## What is required:
Can you reproduce the listing below word for word, with the pictures left out?

## Records shown:
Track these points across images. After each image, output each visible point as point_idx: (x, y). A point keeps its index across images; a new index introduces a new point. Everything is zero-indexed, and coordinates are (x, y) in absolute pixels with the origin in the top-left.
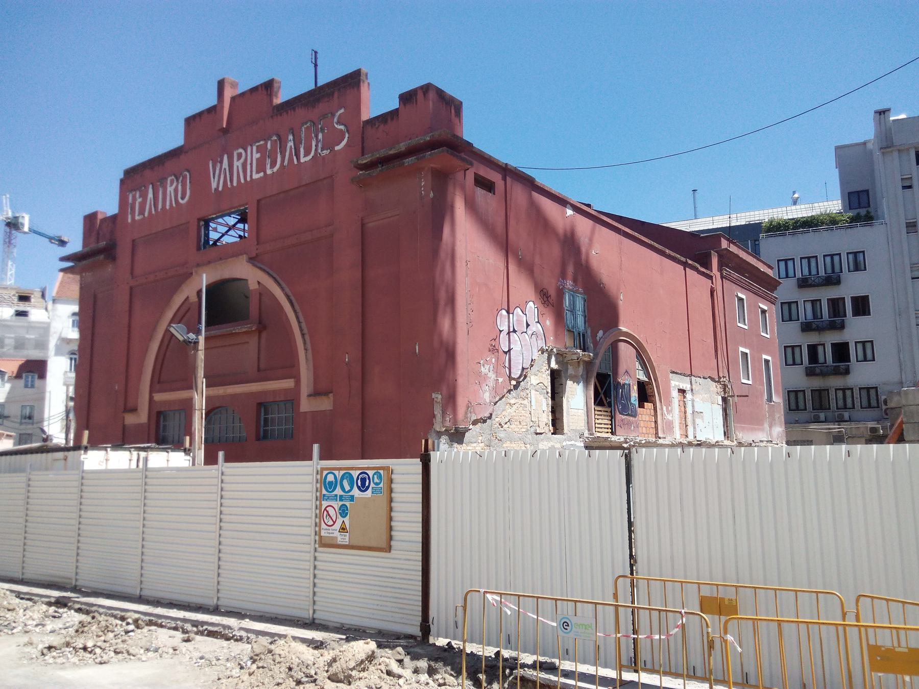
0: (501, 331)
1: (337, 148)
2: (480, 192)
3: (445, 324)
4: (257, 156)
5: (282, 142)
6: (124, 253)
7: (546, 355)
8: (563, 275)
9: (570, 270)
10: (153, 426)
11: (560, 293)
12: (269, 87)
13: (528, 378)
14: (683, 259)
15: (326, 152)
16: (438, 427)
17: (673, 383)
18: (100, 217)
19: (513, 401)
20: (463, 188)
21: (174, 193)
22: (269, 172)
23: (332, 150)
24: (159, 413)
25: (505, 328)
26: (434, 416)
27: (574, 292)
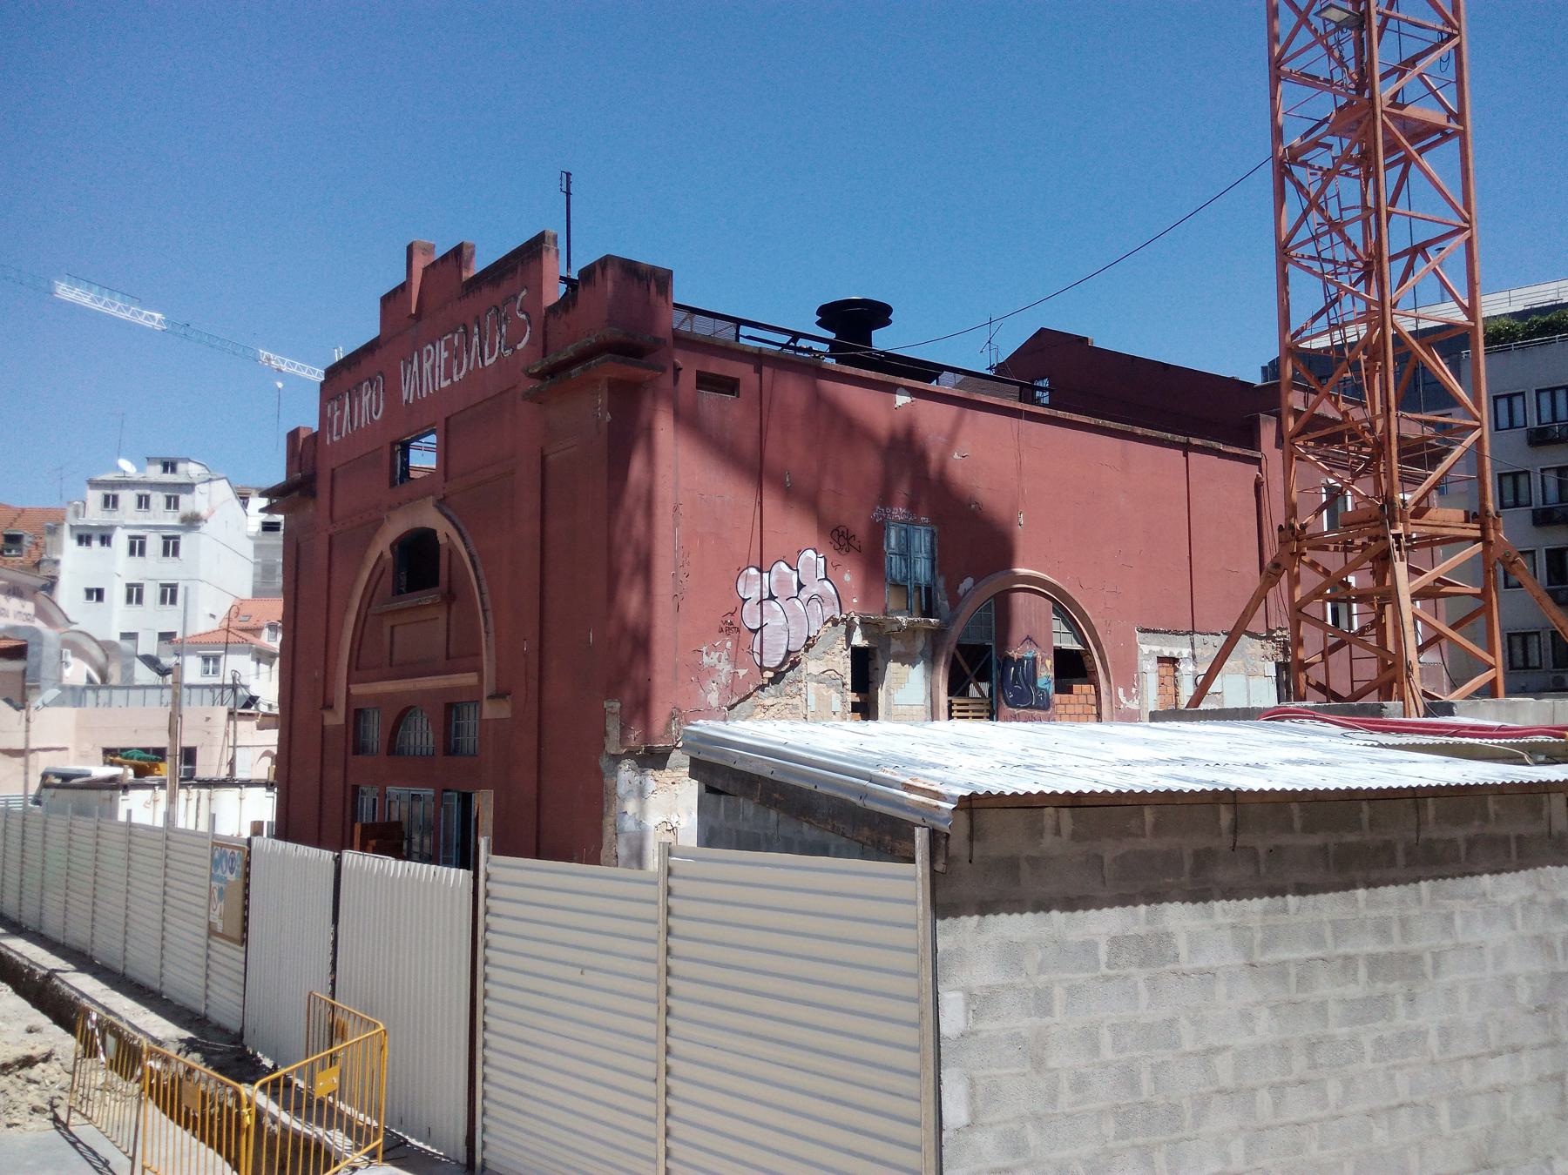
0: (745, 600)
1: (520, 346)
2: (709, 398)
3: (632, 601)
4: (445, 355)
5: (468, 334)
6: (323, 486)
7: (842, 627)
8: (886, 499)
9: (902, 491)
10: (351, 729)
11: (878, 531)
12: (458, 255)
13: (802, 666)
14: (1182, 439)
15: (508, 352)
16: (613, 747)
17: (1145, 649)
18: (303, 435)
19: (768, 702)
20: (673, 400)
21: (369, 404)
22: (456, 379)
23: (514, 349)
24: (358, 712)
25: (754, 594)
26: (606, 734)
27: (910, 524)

## Task result:
Track these points across images. After each image, output each visible point as point_idx: (x, y). A point keeps its index across images; a new index introduces a new point. Everything is zero-indexed, and coordinates are (x, y) in absolute pixels with the origin in the top-left.
0: (501, 331)
1: (337, 148)
2: (480, 192)
3: (445, 324)
4: (257, 156)
5: (282, 142)
6: (124, 253)
7: (546, 355)
8: (563, 275)
9: (570, 270)
10: (153, 426)
11: (560, 293)
12: (269, 87)
13: (528, 378)
14: (683, 259)
15: (326, 152)
16: (438, 427)
17: (673, 383)
18: (100, 217)
19: (513, 401)
20: (463, 188)
21: (174, 193)
22: (269, 172)
23: (332, 150)
24: (159, 413)
25: (505, 328)
26: (434, 416)
27: (574, 292)
0: (745, 600)
1: (520, 346)
2: (709, 398)
3: (632, 601)
4: (445, 355)
5: (468, 334)
6: (323, 486)
7: (842, 627)
8: (886, 499)
9: (902, 491)
10: (351, 729)
11: (878, 531)
12: (458, 255)
13: (802, 666)
14: (1182, 439)
15: (508, 352)
16: (613, 747)
17: (1145, 649)
18: (303, 435)
19: (768, 702)
20: (673, 400)
21: (369, 404)
22: (456, 379)
23: (514, 349)
24: (358, 712)
25: (754, 594)
26: (606, 734)
27: (910, 524)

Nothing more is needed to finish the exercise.